DESCRIPTION OF THE TASK: Print nothing but the lines below starting at the line that holds "(677, 395) = (495, 375): none -> brown ruler" and ending at the line that holds "(447, 241) = (298, 433): orange", including both, each exactly as written.

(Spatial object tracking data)
--- START ---

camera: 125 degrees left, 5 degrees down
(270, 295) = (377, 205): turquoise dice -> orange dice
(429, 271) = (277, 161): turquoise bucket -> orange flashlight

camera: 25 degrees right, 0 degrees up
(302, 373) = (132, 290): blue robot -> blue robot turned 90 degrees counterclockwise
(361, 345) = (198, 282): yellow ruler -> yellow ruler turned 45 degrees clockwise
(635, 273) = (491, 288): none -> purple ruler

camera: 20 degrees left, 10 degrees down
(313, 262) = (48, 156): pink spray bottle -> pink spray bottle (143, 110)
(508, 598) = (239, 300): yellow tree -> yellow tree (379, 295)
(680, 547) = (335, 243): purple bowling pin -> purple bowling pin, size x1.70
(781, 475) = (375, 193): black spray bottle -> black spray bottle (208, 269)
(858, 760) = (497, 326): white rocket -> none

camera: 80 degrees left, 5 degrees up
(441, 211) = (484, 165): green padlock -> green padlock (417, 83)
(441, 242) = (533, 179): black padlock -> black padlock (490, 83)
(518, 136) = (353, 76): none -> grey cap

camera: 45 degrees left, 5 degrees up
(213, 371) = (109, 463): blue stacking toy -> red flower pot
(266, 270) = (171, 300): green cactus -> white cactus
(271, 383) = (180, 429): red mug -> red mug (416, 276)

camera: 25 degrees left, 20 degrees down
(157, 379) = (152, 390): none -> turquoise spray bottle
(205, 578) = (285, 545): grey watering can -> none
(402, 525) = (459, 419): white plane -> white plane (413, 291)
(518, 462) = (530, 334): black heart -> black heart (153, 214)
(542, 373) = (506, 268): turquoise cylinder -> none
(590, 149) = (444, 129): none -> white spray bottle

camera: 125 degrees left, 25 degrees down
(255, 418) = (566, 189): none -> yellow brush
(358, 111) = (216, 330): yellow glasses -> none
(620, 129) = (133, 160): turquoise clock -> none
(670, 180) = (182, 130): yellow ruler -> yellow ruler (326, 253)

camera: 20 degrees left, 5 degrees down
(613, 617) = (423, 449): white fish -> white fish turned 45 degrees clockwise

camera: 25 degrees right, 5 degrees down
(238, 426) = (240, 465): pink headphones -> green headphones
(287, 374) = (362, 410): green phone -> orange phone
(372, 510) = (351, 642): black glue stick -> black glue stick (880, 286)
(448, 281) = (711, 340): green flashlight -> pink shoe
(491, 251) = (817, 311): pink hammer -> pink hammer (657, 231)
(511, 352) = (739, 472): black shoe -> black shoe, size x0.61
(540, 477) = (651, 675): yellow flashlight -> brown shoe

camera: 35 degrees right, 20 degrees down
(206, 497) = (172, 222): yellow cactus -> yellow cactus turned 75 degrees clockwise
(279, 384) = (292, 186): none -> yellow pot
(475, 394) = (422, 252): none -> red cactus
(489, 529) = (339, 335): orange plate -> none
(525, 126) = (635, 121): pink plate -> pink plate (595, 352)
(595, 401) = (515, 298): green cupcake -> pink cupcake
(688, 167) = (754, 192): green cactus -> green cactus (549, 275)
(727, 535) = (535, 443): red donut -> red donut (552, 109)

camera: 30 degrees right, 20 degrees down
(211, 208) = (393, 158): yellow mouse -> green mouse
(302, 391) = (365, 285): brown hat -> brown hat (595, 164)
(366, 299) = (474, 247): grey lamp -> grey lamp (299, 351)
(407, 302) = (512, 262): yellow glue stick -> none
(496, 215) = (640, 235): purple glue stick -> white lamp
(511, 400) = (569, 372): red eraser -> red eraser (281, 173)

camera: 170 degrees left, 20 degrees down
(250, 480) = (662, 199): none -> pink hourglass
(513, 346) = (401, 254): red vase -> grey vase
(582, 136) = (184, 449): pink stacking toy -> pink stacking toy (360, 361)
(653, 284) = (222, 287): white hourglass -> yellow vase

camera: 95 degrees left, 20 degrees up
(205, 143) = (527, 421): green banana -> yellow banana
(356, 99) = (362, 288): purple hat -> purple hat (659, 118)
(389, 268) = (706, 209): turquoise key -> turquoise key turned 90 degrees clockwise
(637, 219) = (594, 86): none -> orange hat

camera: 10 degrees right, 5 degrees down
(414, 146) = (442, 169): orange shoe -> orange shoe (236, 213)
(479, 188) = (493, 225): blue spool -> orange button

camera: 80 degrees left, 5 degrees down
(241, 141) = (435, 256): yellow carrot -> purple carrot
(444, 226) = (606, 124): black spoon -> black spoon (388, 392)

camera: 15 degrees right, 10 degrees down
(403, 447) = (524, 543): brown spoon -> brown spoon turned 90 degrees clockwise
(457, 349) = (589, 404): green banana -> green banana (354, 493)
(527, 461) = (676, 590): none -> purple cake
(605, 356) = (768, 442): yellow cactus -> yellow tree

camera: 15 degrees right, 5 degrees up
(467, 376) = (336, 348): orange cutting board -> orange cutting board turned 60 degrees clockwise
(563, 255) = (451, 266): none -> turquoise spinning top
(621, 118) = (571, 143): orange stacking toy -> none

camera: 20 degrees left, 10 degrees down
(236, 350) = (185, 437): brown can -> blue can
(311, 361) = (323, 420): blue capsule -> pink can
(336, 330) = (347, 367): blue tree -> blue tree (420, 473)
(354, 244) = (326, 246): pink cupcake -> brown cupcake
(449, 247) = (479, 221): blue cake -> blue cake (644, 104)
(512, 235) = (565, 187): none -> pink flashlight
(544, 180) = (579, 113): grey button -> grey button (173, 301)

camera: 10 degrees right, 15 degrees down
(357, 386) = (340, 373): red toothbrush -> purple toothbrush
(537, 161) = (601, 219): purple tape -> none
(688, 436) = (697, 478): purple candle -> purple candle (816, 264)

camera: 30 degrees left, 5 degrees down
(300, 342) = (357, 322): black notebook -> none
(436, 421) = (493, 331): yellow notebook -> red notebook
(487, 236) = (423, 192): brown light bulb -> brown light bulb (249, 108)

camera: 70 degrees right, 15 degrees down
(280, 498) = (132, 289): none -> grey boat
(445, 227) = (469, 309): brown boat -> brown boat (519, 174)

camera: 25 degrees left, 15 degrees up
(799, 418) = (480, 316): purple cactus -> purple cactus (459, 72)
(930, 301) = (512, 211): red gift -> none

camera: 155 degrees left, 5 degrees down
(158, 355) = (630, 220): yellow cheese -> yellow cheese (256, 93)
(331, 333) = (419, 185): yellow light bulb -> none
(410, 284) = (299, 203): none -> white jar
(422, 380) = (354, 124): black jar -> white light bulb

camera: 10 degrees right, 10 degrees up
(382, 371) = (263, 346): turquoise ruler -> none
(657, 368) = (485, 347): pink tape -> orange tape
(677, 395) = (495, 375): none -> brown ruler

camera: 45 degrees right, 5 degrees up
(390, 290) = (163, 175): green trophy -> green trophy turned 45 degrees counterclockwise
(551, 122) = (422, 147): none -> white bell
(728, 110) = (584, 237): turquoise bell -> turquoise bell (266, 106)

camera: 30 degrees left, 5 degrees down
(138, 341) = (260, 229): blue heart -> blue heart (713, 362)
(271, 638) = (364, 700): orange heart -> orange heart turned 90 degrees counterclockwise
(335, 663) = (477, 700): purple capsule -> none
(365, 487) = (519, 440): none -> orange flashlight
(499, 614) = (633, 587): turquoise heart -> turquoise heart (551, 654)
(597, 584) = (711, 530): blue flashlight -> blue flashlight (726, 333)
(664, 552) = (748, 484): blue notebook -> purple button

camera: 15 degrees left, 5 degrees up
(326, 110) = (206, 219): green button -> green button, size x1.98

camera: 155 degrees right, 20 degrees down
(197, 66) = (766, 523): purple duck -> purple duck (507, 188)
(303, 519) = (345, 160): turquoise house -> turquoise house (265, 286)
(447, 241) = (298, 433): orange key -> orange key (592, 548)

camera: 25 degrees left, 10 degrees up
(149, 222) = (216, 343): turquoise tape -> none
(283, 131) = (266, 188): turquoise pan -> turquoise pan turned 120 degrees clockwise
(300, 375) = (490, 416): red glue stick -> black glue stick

--- END ---

ANSWER SECTION:
(677, 395) = (495, 375): none -> brown ruler

camera: 45 degrees right, 5 degrees up
(390, 290) = (163, 175): green trophy -> green trophy turned 45 degrees counterclockwise
(551, 122) = (422, 147): none -> white bell
(728, 110) = (584, 237): turquoise bell -> turquoise bell (266, 106)

camera: 30 degrees left, 5 degrees down
(138, 341) = (260, 229): blue heart -> blue heart (713, 362)
(271, 638) = (364, 700): orange heart -> orange heart turned 90 degrees counterclockwise
(335, 663) = (477, 700): purple capsule -> none
(365, 487) = (519, 440): none -> orange flashlight
(499, 614) = (633, 587): turquoise heart -> turquoise heart (551, 654)
(597, 584) = (711, 530): blue flashlight -> blue flashlight (726, 333)
(664, 552) = (748, 484): blue notebook -> purple button

camera: 15 degrees left, 5 degrees up
(326, 110) = (206, 219): green button -> green button, size x1.98

camera: 155 degrees right, 20 degrees down
(197, 66) = (766, 523): purple duck -> purple duck (507, 188)
(303, 519) = (345, 160): turquoise house -> turquoise house (265, 286)
(447, 241) = (298, 433): orange key -> orange key (592, 548)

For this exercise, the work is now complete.